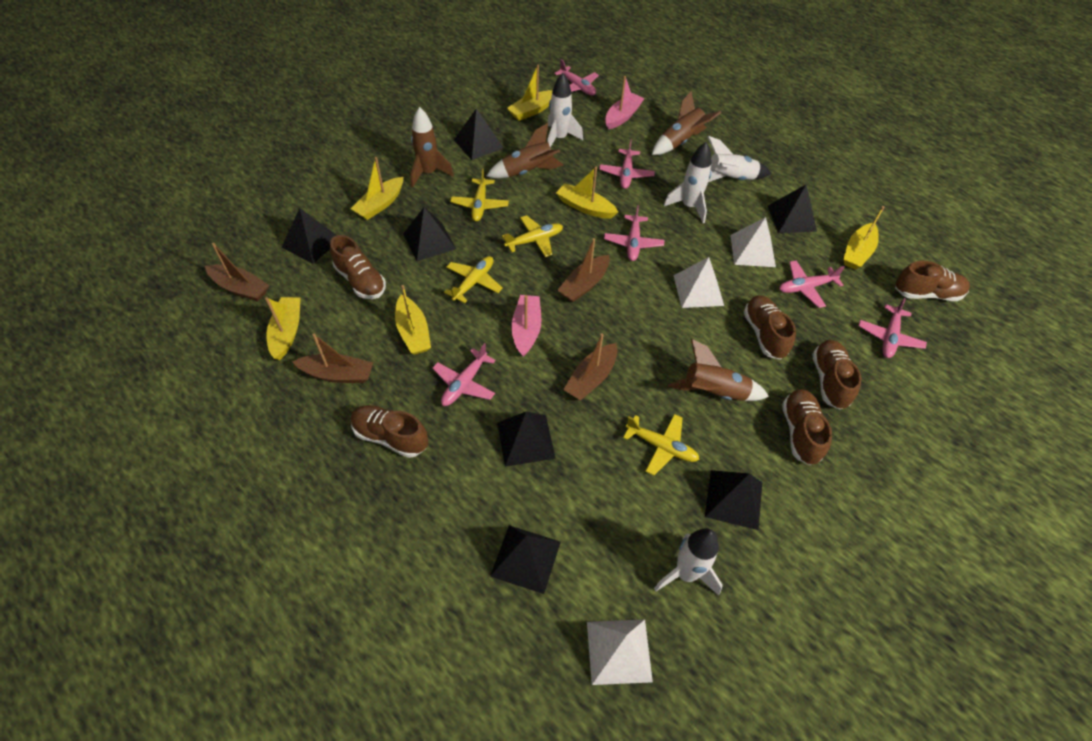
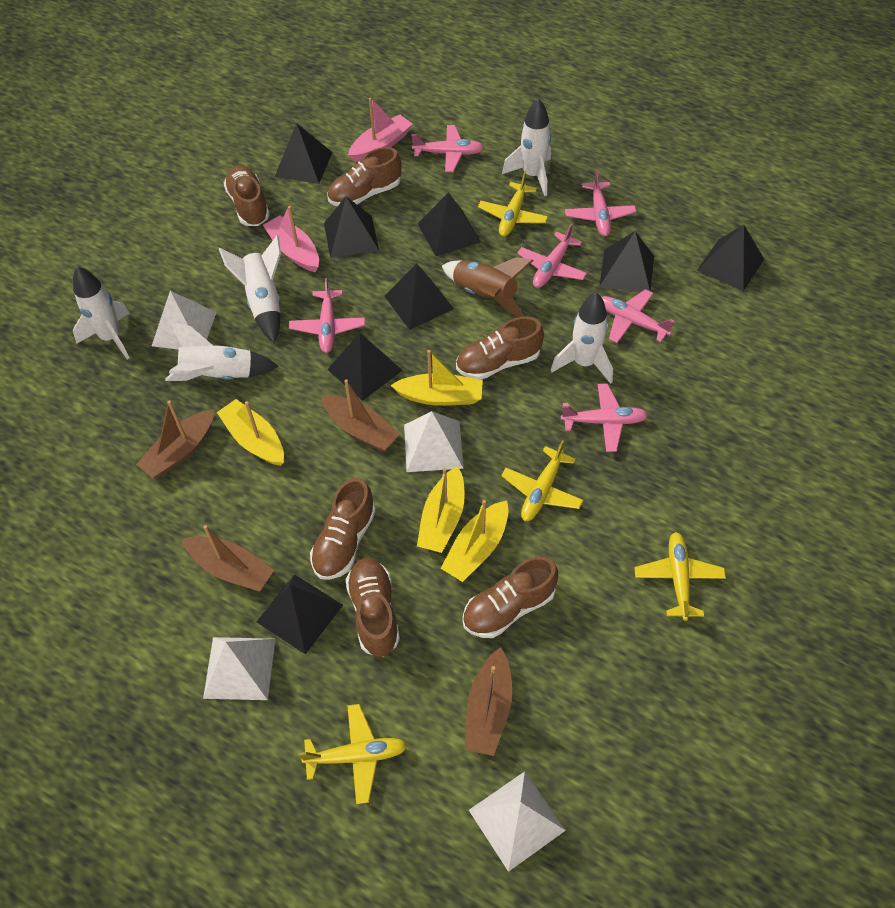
black pyramid: [282,208,337,264] [403,207,456,261] [454,109,503,160] [490,525,561,594] [497,411,556,467] [705,470,763,530] [768,184,817,233] = 7 -> [256,574,343,654] [275,123,333,184] [324,197,379,258] [327,333,403,401] [384,264,454,330] [418,192,481,256] [599,231,654,292] [697,225,764,291] = 8
brown rocket: [410,107,454,187] [486,123,564,178] [652,92,721,155] [668,339,769,401] = 4 -> [442,257,534,317] = 1
white pyramid: [587,619,653,685] [673,257,724,308] [730,217,776,267] = 3 -> [152,291,217,350] [203,637,276,700] [404,411,464,472] [469,771,566,872] = 4
white rocket: [547,73,583,148] [654,528,723,596] [664,142,711,223] [707,136,771,182] = 4 -> [73,266,130,359] [165,322,278,381] [219,235,281,343] [502,98,551,196] [551,293,613,384] = 5
yellow boat: [265,297,301,360] [350,157,403,220] [395,285,431,354] [507,65,553,121] [556,167,618,219] [843,206,885,270] = 6 -> [217,399,284,466] [390,350,483,406] [417,466,465,553] [440,500,509,582] = 4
_ _ _
* **Exercise aim**
Copy every line above in which the string "rocket" shows up.

* **Expected output**
brown rocket: [410,107,454,187] [486,123,564,178] [652,92,721,155] [668,339,769,401] = 4 -> [442,257,534,317] = 1
white rocket: [547,73,583,148] [654,528,723,596] [664,142,711,223] [707,136,771,182] = 4 -> [73,266,130,359] [165,322,278,381] [219,235,281,343] [502,98,551,196] [551,293,613,384] = 5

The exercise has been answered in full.